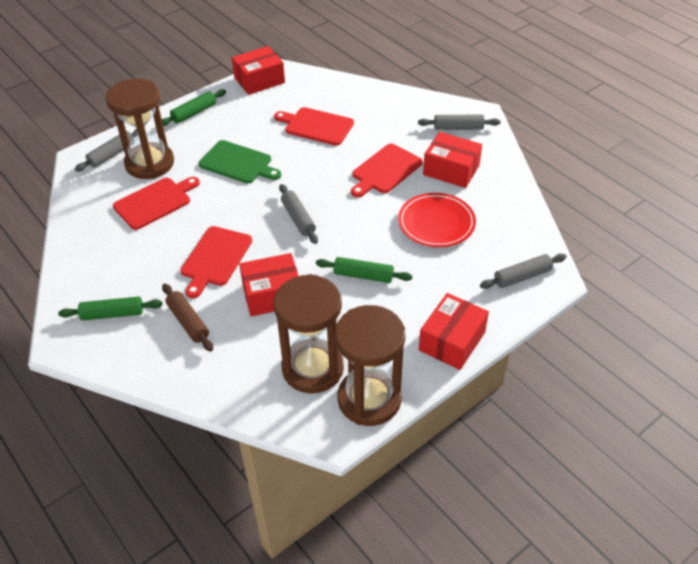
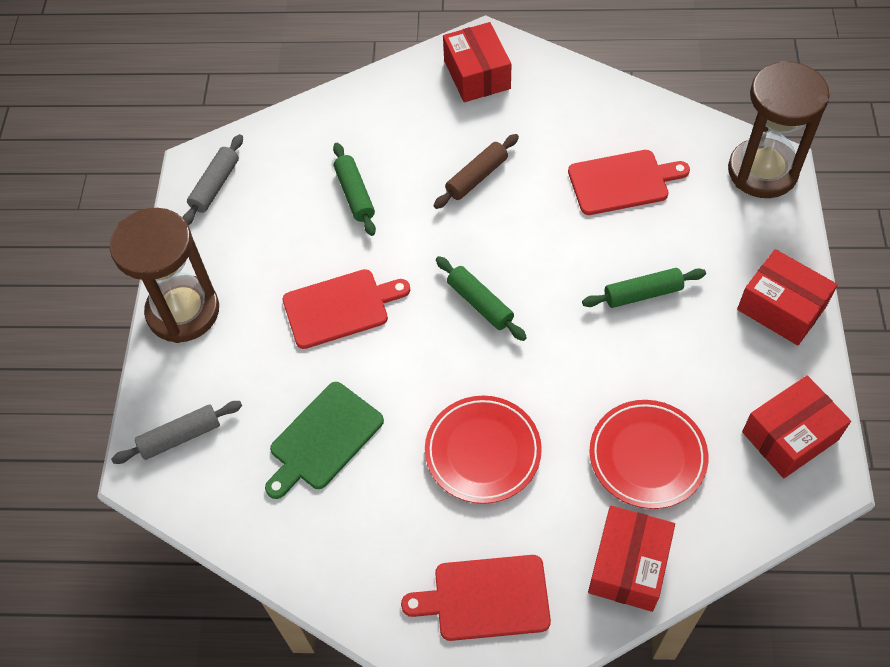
brown hourglass: 3 -> 2
grey rolling pin: 4 -> 2
red cutting board: 4 -> 3
red plate: 1 -> 2

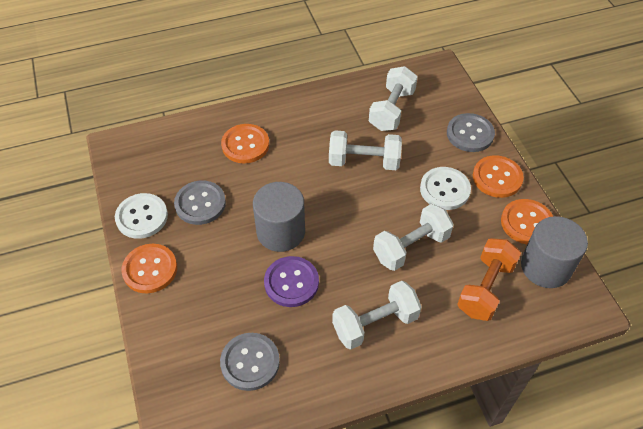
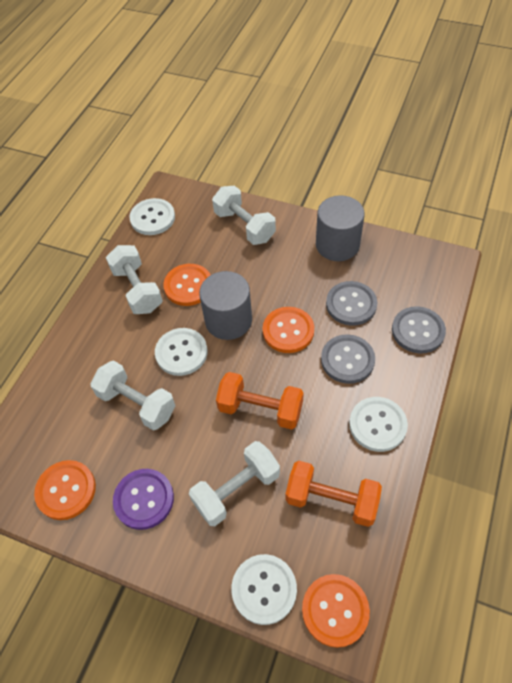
orange dumbbell: 1 -> 2
white button: 2 -> 4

◆ ◆ ◆

# [Work required]
Write every line above out again exactly; pictures do not belong in the copy.

# [Worked solution]
brown hourglass: 3 -> 2
grey rolling pin: 4 -> 2
red cutting board: 4 -> 3
red plate: 1 -> 2

orange dumbbell: 1 -> 2
white button: 2 -> 4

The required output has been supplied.